> _SHORT PROBLEM_: Count the lines below that contain the string "tuplet", with case counting, and give only the number.

> _DATASET ROWS_:
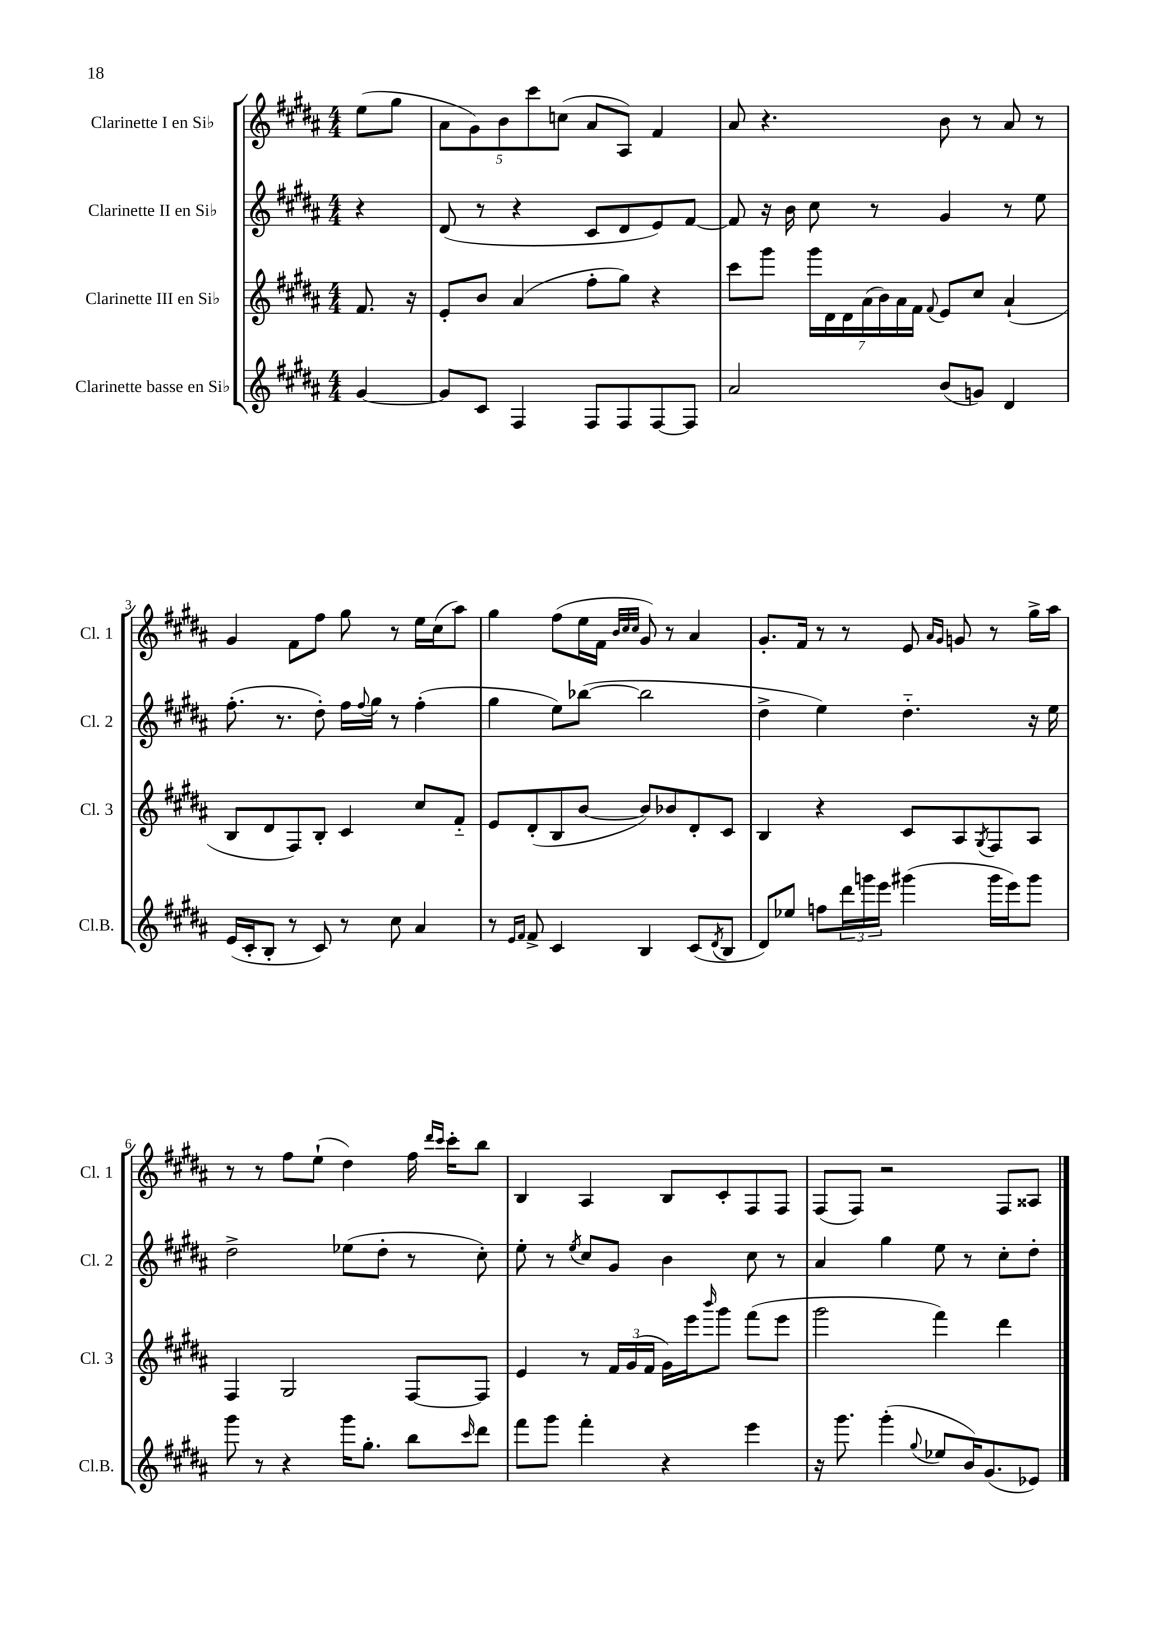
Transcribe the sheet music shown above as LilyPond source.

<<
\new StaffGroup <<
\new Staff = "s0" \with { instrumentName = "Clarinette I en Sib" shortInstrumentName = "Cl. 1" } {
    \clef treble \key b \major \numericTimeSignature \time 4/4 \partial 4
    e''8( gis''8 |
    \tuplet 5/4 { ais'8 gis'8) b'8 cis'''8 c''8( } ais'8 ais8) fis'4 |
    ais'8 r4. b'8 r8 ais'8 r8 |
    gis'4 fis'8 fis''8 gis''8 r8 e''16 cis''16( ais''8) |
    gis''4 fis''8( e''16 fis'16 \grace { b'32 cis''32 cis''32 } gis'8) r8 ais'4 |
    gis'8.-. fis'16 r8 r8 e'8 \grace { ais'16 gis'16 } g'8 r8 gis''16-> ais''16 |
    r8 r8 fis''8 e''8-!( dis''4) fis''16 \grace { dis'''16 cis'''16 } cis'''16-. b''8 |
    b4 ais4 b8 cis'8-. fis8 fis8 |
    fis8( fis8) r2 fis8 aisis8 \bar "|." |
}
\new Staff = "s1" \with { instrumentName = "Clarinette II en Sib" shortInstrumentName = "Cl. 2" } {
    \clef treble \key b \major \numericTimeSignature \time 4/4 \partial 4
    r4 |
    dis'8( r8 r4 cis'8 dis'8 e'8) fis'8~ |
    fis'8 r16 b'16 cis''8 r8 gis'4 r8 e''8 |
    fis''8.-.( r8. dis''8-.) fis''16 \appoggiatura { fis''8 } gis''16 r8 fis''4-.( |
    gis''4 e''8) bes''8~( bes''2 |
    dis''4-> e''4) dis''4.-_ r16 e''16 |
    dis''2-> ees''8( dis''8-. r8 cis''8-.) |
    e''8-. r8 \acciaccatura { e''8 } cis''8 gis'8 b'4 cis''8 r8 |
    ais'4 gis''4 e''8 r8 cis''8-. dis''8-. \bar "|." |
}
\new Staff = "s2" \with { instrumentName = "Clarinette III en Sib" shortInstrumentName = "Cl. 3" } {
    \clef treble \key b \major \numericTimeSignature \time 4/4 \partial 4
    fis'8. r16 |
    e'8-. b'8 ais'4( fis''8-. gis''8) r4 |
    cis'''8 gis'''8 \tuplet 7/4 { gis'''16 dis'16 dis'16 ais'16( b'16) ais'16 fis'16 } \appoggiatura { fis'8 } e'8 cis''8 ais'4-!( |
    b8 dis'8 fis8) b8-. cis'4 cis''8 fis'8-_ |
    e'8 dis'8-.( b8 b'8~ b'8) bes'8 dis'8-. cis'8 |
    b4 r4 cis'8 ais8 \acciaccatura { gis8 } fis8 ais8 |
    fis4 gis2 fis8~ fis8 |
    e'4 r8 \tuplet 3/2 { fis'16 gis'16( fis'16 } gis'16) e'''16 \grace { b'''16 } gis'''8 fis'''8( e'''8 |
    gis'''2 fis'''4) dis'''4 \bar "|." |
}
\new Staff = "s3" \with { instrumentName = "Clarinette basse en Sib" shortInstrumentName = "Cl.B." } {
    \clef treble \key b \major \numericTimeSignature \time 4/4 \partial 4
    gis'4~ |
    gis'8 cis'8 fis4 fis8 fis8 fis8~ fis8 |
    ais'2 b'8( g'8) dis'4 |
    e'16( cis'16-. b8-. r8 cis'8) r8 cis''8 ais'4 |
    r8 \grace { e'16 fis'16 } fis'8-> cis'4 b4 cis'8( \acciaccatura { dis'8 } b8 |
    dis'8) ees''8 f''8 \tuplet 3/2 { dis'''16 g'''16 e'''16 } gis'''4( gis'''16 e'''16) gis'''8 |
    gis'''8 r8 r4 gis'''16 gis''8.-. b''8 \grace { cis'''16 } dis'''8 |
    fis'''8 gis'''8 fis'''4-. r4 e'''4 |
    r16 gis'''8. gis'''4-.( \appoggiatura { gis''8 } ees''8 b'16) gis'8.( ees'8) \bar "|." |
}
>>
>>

> _EXERCISE RESULT_: 4